> _Record set_:
==================================================

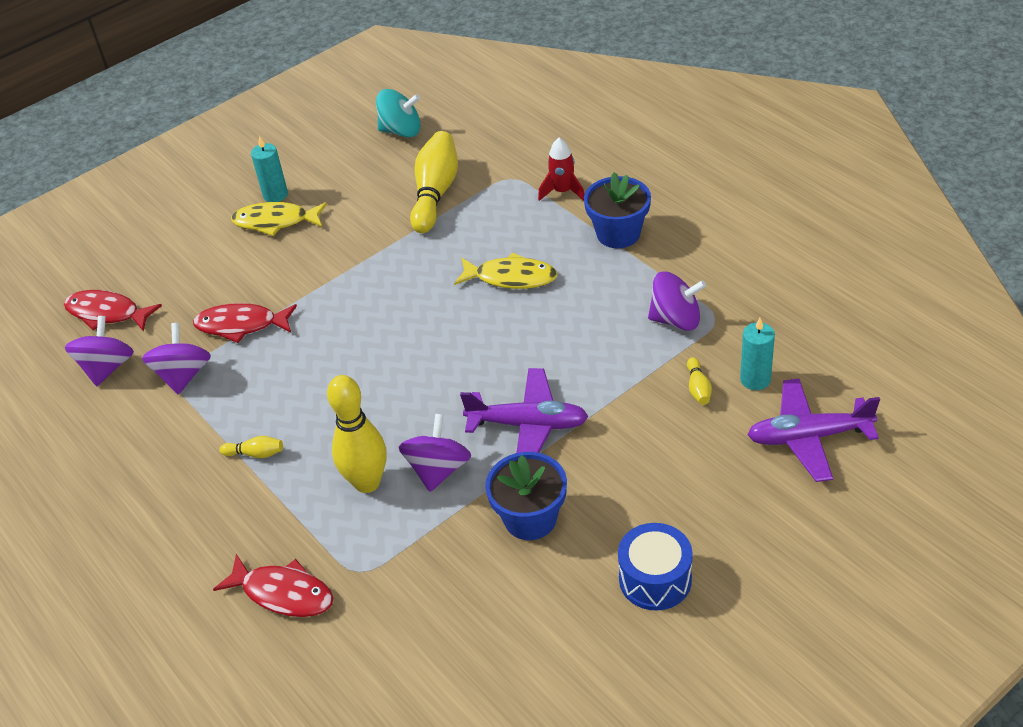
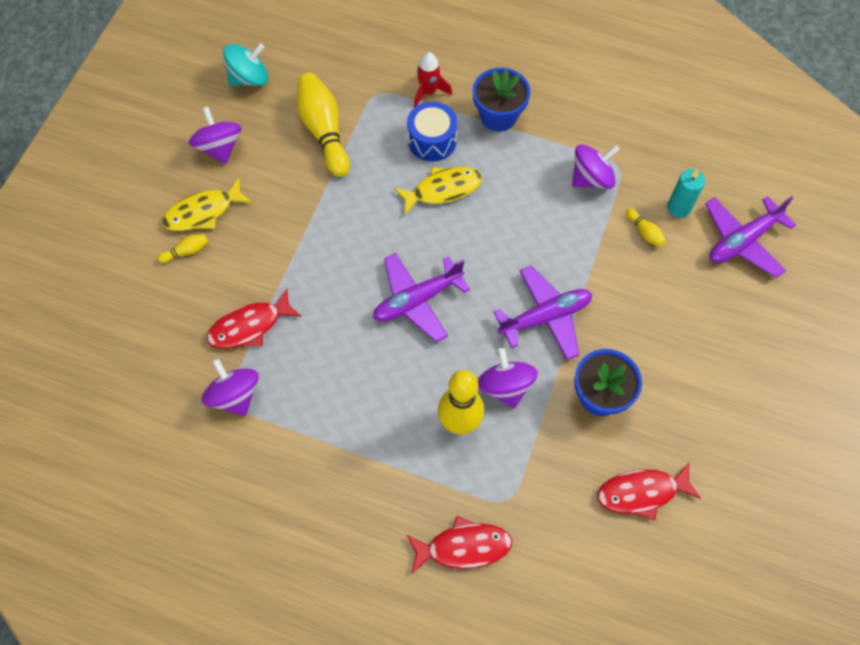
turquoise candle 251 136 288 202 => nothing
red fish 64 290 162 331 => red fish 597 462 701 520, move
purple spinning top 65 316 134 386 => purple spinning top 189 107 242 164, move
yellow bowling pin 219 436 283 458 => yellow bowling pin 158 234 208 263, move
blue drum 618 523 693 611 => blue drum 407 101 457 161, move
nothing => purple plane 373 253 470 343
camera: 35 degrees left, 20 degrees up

==================================================

> _Problem statement_: Please give the records again word for word, omitting all images.

> _Expected answer_:
turquoise candle 251 136 288 202 => nothing
red fish 64 290 162 331 => red fish 597 462 701 520, move
purple spinning top 65 316 134 386 => purple spinning top 189 107 242 164, move
yellow bowling pin 219 436 283 458 => yellow bowling pin 158 234 208 263, move
blue drum 618 523 693 611 => blue drum 407 101 457 161, move
nothing => purple plane 373 253 470 343
camera: 35 degrees left, 20 degrees up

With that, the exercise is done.